Source records

☆ ☆ ☆

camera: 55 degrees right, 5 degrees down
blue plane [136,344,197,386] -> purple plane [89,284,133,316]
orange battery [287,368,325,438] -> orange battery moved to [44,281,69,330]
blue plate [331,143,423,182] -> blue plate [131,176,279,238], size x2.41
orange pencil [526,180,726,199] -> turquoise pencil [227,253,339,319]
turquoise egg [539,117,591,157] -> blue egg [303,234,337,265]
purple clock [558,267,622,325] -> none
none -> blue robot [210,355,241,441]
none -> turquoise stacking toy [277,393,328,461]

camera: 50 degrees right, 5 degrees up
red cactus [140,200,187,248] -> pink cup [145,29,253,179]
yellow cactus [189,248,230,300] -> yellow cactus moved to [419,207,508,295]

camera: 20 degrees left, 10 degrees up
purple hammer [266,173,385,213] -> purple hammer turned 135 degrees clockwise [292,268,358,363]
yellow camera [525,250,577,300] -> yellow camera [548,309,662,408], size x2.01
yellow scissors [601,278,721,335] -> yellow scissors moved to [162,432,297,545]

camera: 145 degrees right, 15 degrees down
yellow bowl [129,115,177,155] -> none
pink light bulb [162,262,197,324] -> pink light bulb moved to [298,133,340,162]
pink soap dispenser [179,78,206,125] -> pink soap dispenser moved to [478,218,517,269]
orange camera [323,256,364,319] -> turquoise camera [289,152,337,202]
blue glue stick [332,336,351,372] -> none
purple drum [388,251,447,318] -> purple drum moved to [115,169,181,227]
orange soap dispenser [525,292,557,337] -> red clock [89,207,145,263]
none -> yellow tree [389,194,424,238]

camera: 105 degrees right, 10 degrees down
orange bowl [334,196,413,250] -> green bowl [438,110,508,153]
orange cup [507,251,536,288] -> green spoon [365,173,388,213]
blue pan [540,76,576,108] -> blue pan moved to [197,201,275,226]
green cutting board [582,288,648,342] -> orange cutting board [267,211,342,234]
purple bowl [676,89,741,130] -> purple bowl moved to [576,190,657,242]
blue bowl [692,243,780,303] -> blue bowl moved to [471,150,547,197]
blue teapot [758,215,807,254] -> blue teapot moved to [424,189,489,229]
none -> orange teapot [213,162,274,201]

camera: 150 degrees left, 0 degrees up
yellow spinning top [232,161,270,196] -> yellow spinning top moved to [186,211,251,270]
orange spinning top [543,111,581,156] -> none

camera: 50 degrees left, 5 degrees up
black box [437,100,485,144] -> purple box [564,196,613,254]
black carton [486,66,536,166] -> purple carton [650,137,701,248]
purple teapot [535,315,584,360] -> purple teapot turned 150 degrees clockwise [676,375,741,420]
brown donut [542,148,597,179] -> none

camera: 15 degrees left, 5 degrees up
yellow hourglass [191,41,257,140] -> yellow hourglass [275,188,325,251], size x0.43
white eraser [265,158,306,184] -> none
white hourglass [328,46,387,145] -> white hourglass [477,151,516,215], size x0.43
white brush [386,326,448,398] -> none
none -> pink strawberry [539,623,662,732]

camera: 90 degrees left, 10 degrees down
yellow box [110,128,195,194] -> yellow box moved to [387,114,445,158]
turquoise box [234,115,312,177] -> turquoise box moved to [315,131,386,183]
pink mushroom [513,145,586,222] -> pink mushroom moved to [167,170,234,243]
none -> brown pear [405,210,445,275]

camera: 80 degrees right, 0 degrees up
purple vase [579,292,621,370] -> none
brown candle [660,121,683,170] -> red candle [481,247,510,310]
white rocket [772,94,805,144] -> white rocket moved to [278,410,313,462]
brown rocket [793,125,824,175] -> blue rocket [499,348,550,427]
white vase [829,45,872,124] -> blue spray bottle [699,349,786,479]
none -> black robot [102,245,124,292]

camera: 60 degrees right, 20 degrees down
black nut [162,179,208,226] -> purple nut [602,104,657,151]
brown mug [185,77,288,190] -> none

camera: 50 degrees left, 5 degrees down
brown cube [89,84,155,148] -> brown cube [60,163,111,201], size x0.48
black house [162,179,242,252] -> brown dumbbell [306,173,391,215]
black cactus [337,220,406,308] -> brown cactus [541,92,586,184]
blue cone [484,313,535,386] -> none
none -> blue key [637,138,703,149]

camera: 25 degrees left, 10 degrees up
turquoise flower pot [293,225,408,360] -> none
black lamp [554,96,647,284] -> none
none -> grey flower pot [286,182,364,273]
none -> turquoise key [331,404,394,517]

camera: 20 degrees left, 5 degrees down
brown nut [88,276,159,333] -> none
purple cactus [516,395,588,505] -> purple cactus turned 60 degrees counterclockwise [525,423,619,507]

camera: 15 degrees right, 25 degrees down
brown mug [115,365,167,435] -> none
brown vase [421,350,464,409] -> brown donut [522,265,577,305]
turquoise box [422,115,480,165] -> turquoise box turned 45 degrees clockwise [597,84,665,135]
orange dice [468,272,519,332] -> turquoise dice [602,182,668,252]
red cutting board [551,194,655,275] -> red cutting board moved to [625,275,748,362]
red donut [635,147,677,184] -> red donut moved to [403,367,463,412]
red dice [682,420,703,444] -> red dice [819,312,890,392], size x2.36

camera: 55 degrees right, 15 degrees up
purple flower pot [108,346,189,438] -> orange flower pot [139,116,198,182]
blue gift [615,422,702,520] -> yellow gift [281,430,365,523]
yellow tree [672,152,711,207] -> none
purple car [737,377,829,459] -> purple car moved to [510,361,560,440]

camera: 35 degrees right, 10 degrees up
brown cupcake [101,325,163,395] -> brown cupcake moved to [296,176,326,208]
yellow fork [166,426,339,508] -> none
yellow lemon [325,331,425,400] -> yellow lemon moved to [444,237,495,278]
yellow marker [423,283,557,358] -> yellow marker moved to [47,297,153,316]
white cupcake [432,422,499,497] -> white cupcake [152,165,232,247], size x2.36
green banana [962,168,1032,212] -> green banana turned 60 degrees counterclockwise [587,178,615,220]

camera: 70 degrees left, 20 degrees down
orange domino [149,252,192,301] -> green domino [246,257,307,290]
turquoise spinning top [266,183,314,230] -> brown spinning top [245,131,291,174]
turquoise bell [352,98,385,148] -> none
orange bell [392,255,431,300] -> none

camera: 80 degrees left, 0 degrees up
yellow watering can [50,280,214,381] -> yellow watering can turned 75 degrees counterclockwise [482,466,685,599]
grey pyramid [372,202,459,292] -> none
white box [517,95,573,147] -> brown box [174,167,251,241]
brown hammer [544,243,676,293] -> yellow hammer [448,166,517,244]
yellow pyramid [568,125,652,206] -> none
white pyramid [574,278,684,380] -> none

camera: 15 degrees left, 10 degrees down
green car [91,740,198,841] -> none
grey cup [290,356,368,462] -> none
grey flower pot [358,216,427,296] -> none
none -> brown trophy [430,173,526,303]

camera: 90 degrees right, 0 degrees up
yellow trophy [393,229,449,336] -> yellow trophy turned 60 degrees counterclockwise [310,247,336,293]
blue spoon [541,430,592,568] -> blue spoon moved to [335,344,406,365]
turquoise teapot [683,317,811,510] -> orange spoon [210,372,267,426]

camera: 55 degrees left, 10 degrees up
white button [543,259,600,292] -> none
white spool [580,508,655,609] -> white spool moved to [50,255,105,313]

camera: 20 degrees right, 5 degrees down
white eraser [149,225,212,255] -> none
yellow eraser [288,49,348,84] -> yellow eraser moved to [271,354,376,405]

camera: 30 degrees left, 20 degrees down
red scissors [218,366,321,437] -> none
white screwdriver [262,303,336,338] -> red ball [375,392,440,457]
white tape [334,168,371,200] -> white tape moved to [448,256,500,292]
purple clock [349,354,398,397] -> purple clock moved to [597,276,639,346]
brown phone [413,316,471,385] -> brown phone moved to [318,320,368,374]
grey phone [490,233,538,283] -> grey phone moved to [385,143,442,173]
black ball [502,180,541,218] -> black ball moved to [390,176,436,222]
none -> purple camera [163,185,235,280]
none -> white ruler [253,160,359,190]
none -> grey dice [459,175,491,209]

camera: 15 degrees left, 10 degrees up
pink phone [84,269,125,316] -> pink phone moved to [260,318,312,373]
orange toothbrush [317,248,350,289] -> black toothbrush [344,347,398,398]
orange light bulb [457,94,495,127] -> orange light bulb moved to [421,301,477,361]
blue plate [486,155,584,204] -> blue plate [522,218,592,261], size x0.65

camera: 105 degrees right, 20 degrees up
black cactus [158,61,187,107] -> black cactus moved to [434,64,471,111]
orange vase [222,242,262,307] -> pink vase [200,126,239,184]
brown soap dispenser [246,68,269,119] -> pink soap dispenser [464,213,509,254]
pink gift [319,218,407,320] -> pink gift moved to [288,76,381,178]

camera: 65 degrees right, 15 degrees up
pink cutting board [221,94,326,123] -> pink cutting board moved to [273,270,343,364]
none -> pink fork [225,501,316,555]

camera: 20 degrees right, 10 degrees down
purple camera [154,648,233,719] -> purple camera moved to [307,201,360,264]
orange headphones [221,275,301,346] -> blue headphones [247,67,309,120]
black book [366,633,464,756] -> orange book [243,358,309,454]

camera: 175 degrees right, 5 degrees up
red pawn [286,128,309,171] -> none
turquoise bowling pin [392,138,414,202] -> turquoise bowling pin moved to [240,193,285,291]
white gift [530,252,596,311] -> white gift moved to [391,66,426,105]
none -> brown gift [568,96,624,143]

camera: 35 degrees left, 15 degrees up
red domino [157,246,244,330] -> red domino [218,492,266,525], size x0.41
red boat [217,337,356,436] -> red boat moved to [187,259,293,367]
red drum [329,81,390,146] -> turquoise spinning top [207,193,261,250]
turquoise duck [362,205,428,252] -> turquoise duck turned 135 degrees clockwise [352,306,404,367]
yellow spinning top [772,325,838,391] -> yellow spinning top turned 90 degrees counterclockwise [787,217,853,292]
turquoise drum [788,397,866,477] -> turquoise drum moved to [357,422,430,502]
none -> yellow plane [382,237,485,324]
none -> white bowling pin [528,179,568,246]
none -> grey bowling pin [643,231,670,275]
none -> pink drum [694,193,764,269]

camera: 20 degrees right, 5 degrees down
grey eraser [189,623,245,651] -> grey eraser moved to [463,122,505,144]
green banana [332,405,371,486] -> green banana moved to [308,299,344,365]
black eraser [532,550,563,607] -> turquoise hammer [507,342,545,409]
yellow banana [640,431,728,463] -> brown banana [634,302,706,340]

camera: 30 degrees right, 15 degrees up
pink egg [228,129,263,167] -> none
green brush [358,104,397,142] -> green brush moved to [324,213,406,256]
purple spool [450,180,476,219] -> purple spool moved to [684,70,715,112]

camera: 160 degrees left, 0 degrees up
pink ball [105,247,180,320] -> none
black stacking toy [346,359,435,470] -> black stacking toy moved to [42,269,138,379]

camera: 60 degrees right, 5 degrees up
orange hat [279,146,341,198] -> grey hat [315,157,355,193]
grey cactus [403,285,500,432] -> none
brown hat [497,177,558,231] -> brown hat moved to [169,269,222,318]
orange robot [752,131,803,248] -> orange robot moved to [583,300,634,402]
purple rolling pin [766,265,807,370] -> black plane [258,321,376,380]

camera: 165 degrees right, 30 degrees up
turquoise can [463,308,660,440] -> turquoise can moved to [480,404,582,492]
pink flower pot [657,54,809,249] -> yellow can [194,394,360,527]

☆ ☆ ☆

Requirement = From the entries above, collect every line with the string "trophy" in it.

Written answer =
none -> brown trophy [430,173,526,303]
yellow trophy [393,229,449,336] -> yellow trophy turned 60 degrees counterclockwise [310,247,336,293]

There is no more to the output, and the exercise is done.